## Your objective
This exercise calls for copying every line below that holds the word "none".

## Data records
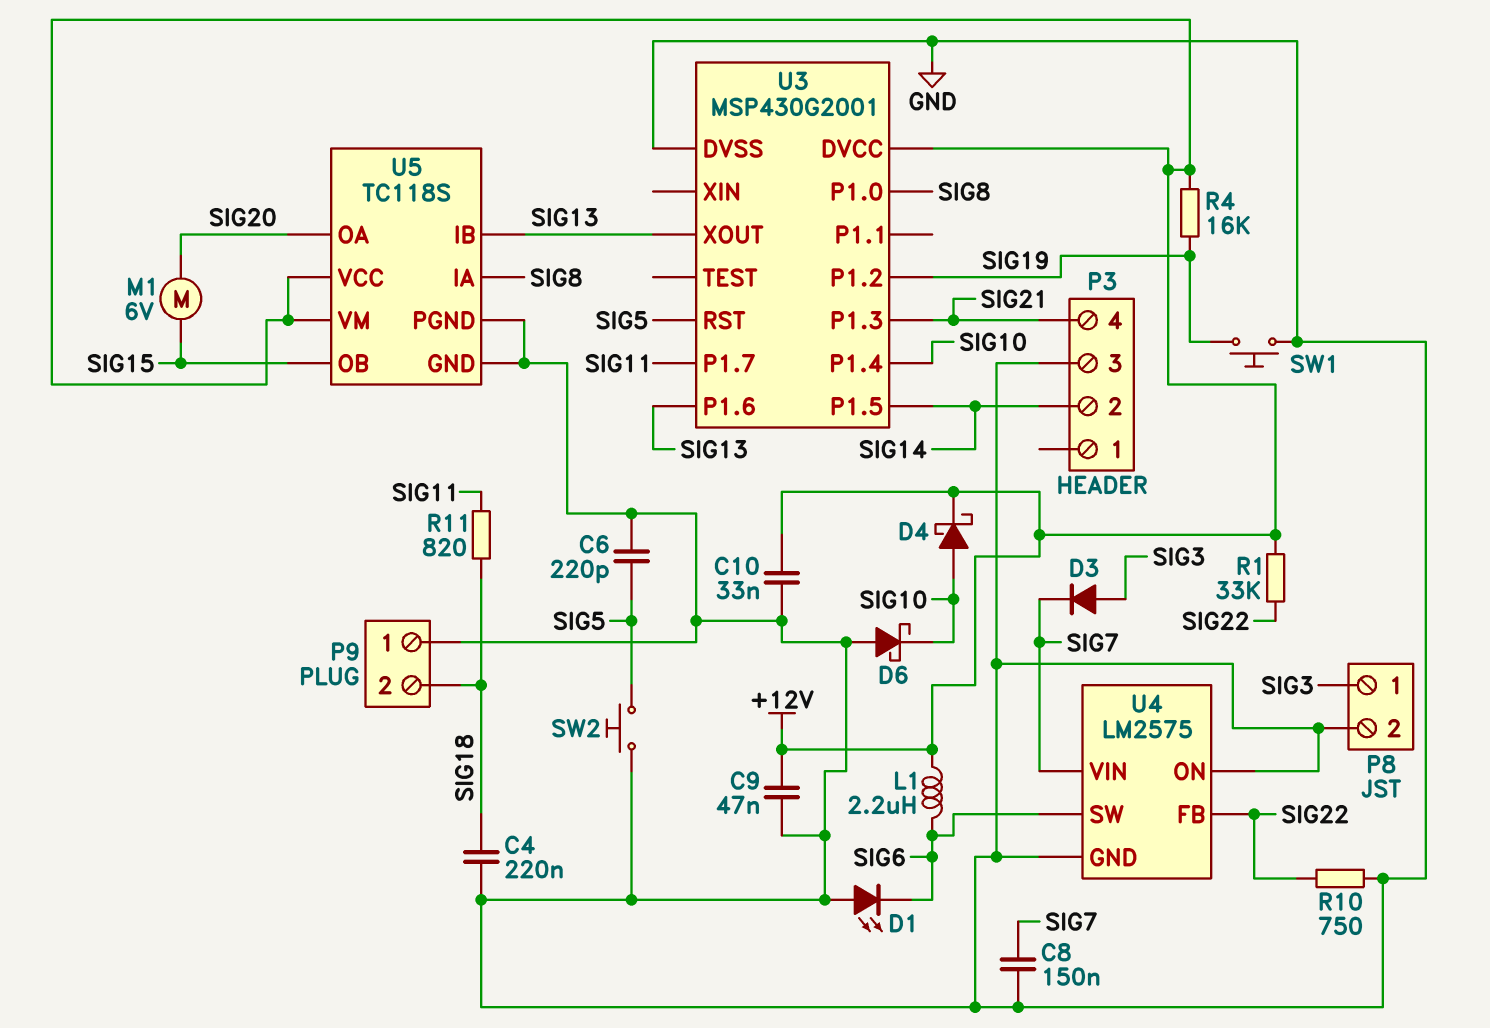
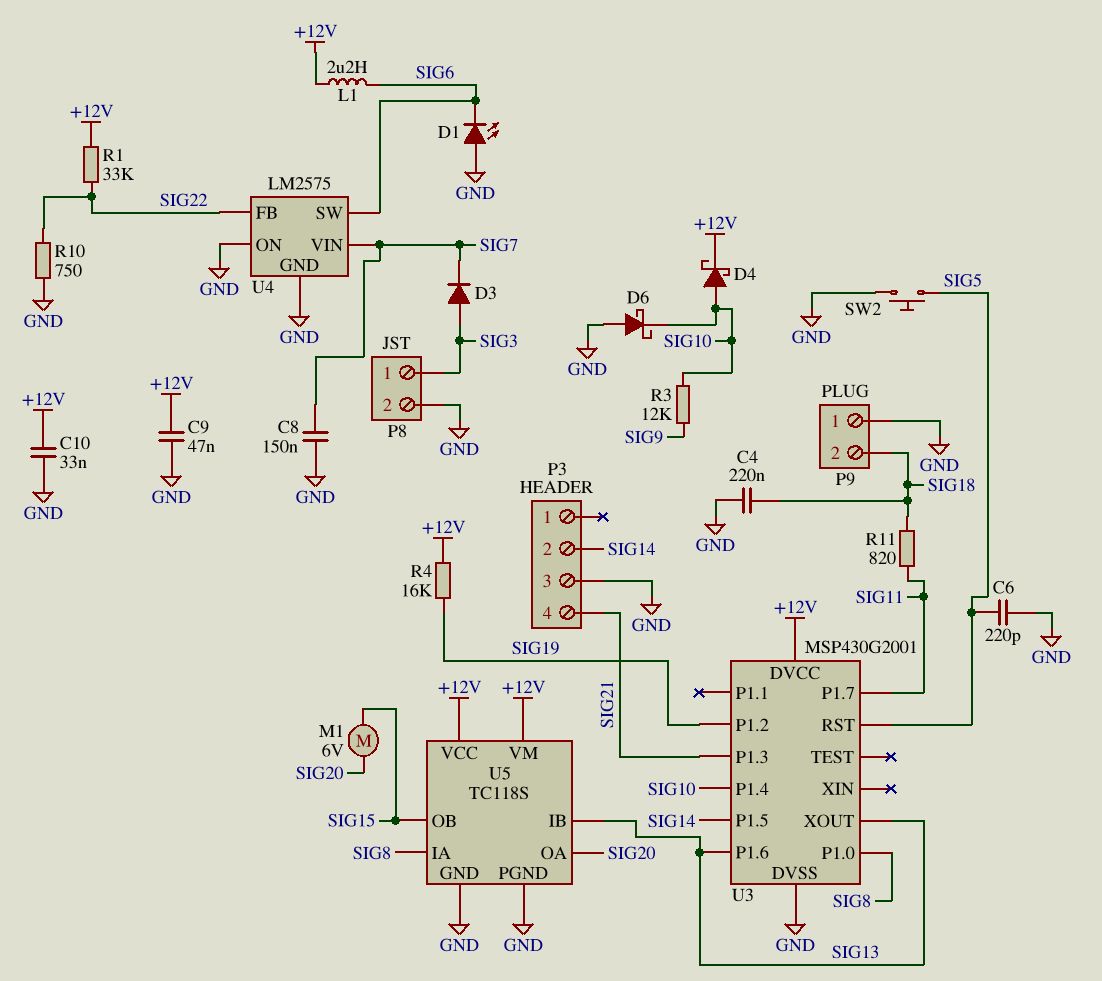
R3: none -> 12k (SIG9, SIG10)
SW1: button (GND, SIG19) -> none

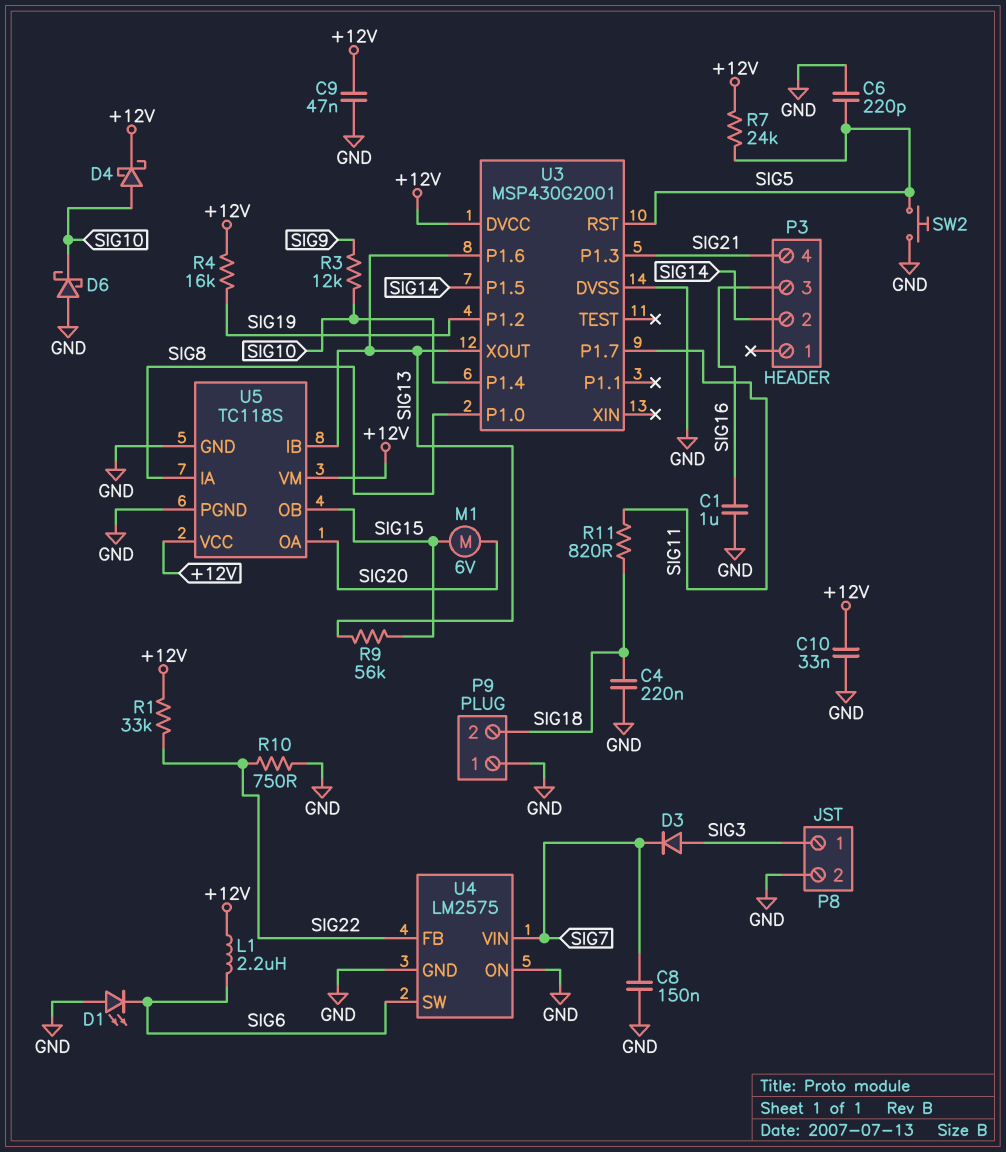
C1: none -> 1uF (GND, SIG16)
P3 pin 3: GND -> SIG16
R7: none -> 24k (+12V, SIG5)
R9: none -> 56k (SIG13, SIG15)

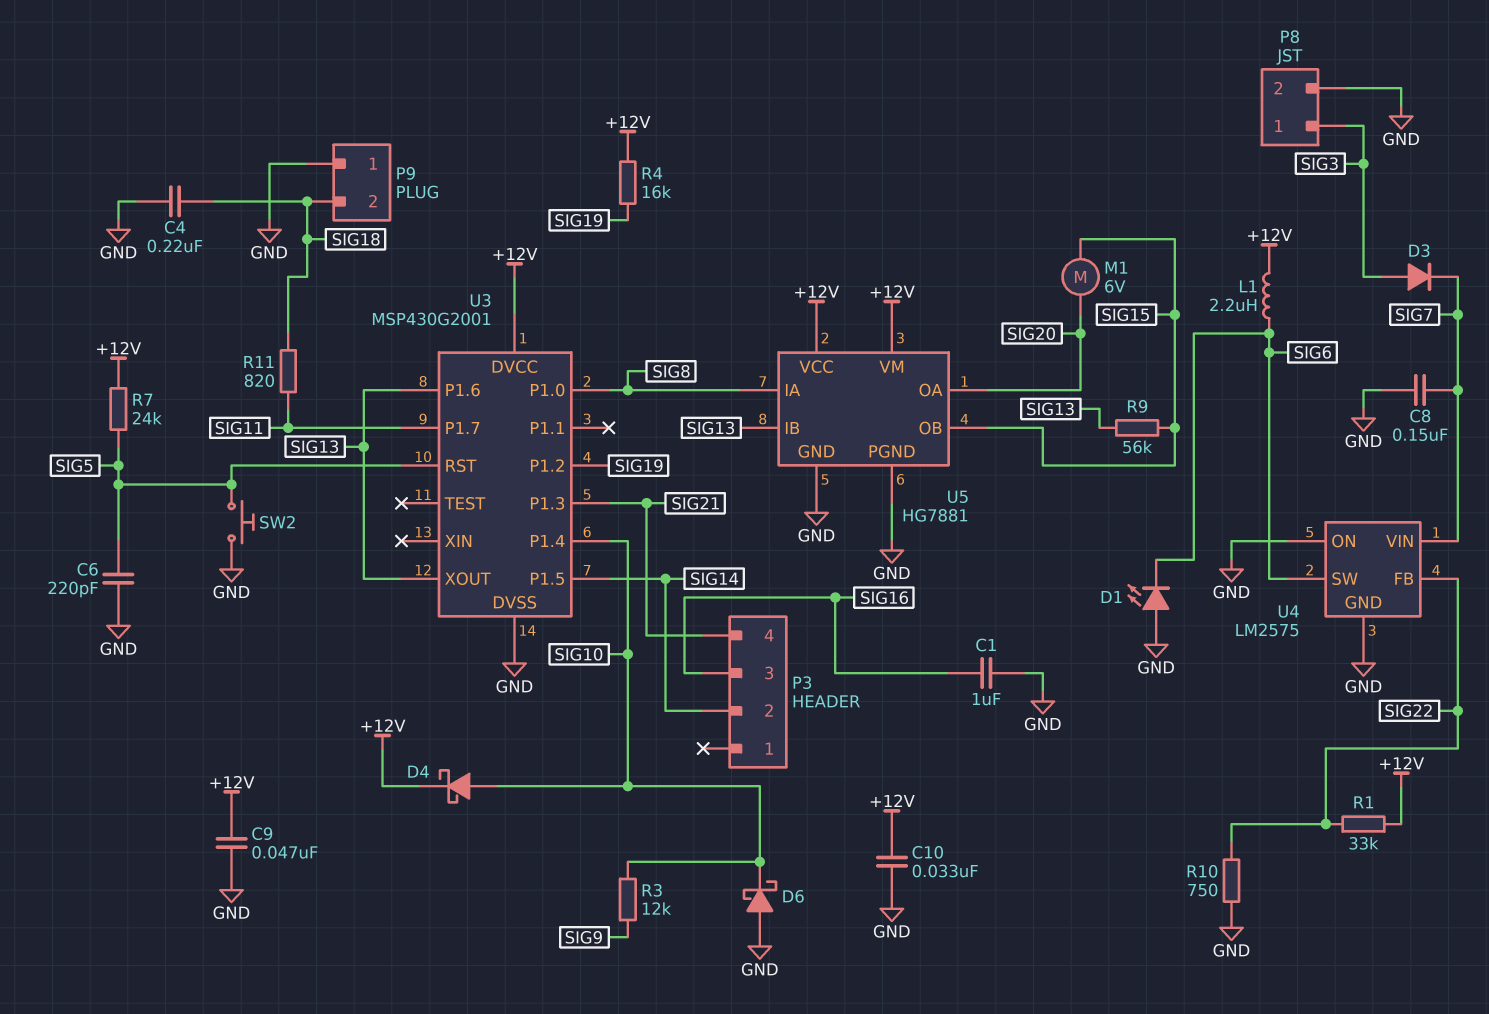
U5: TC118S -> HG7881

## Written response
R3: none -> 12k (SIG9, SIG10)
SW1: button (GND, SIG19) -> none
C1: none -> 1uF (GND, SIG16)
R7: none -> 24k (+12V, SIG5)
R9: none -> 56k (SIG13, SIG15)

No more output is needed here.